Task description:
A word-for-word restatement of all the records is the required answer.

Excerpted data:
-*-*-
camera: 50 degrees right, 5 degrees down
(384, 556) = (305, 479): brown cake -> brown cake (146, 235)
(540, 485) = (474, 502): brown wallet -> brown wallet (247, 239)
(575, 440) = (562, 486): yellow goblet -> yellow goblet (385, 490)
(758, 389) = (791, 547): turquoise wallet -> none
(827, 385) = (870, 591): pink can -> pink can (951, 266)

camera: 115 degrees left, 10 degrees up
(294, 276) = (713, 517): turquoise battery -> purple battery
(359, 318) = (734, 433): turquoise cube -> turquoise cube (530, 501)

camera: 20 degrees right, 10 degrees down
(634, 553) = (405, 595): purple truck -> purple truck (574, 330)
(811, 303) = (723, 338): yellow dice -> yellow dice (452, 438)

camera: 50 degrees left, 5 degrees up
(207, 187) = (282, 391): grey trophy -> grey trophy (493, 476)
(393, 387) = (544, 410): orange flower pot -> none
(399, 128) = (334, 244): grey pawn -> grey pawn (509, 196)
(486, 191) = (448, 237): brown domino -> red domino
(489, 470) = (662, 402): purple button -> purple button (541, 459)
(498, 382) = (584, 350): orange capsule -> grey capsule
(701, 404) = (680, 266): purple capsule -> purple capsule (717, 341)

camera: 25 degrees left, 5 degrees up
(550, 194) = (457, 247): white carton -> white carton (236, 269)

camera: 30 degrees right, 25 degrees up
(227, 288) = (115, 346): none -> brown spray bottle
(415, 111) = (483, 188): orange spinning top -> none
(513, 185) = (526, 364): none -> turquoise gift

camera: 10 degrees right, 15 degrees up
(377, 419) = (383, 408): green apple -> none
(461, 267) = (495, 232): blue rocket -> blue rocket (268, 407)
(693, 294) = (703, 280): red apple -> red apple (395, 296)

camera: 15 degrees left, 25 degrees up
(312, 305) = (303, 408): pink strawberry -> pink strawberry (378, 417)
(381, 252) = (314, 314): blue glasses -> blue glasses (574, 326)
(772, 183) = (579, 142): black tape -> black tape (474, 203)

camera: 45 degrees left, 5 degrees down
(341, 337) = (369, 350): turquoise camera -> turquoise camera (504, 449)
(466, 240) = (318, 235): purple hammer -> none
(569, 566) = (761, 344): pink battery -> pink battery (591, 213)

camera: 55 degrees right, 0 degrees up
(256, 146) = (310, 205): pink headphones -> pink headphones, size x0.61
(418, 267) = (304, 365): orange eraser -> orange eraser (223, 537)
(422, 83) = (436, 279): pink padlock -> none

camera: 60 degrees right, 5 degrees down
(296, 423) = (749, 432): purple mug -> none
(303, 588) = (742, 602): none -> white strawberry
-*-*-
Written answer:
camera: 50 degrees right, 5 degrees down
(384, 556) = (305, 479): brown cake -> brown cake (146, 235)
(540, 485) = (474, 502): brown wallet -> brown wallet (247, 239)
(575, 440) = (562, 486): yellow goblet -> yellow goblet (385, 490)
(758, 389) = (791, 547): turquoise wallet -> none
(827, 385) = (870, 591): pink can -> pink can (951, 266)

camera: 115 degrees left, 10 degrees up
(294, 276) = (713, 517): turquoise battery -> purple battery
(359, 318) = (734, 433): turquoise cube -> turquoise cube (530, 501)

camera: 20 degrees right, 10 degrees down
(634, 553) = (405, 595): purple truck -> purple truck (574, 330)
(811, 303) = (723, 338): yellow dice -> yellow dice (452, 438)

camera: 50 degrees left, 5 degrees up
(207, 187) = (282, 391): grey trophy -> grey trophy (493, 476)
(393, 387) = (544, 410): orange flower pot -> none
(399, 128) = (334, 244): grey pawn -> grey pawn (509, 196)
(486, 191) = (448, 237): brown domino -> red domino
(489, 470) = (662, 402): purple button -> purple button (541, 459)
(498, 382) = (584, 350): orange capsule -> grey capsule
(701, 404) = (680, 266): purple capsule -> purple capsule (717, 341)

camera: 25 degrees left, 5 degrees up
(550, 194) = (457, 247): white carton -> white carton (236, 269)

camera: 30 degrees right, 25 degrees up
(227, 288) = (115, 346): none -> brown spray bottle
(415, 111) = (483, 188): orange spinning top -> none
(513, 185) = (526, 364): none -> turquoise gift

camera: 10 degrees right, 15 degrees up
(377, 419) = (383, 408): green apple -> none
(461, 267) = (495, 232): blue rocket -> blue rocket (268, 407)
(693, 294) = (703, 280): red apple -> red apple (395, 296)

camera: 15 degrees left, 25 degrees up
(312, 305) = (303, 408): pink strawberry -> pink strawberry (378, 417)
(381, 252) = (314, 314): blue glasses -> blue glasses (574, 326)
(772, 183) = (579, 142): black tape -> black tape (474, 203)

camera: 45 degrees left, 5 degrees down
(341, 337) = (369, 350): turquoise camera -> turquoise camera (504, 449)
(466, 240) = (318, 235): purple hammer -> none
(569, 566) = (761, 344): pink battery -> pink battery (591, 213)

camera: 55 degrees right, 0 degrees up
(256, 146) = (310, 205): pink headphones -> pink headphones, size x0.61
(418, 267) = (304, 365): orange eraser -> orange eraser (223, 537)
(422, 83) = (436, 279): pink padlock -> none

camera: 60 degrees right, 5 degrees down
(296, 423) = (749, 432): purple mug -> none
(303, 588) = (742, 602): none -> white strawberry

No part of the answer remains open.